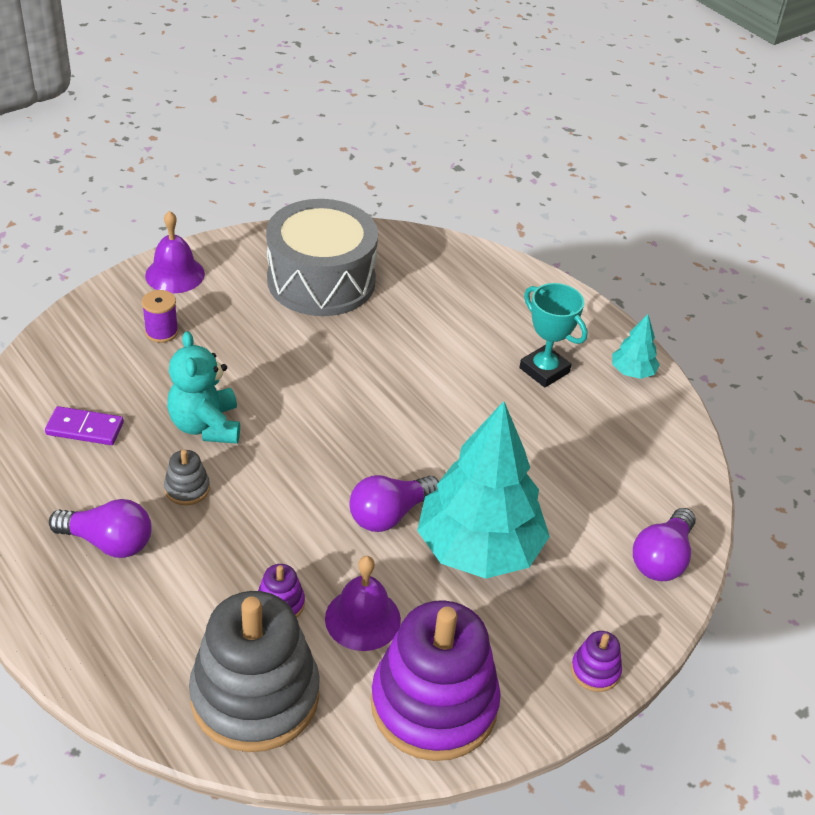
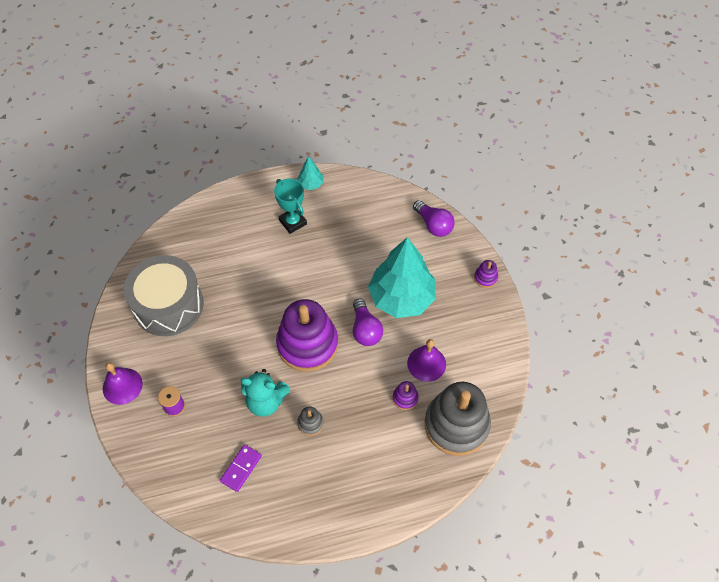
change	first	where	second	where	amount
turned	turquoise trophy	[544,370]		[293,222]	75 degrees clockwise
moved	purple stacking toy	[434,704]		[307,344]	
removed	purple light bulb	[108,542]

= EXERCISE AIM =
Reproduce every line from the preceding data in which the word "purple" can be found.

= THE COMPLETED TASK =
moved	purple stacking toy	[434,704]		[307,344]	
removed	purple light bulb	[108,542]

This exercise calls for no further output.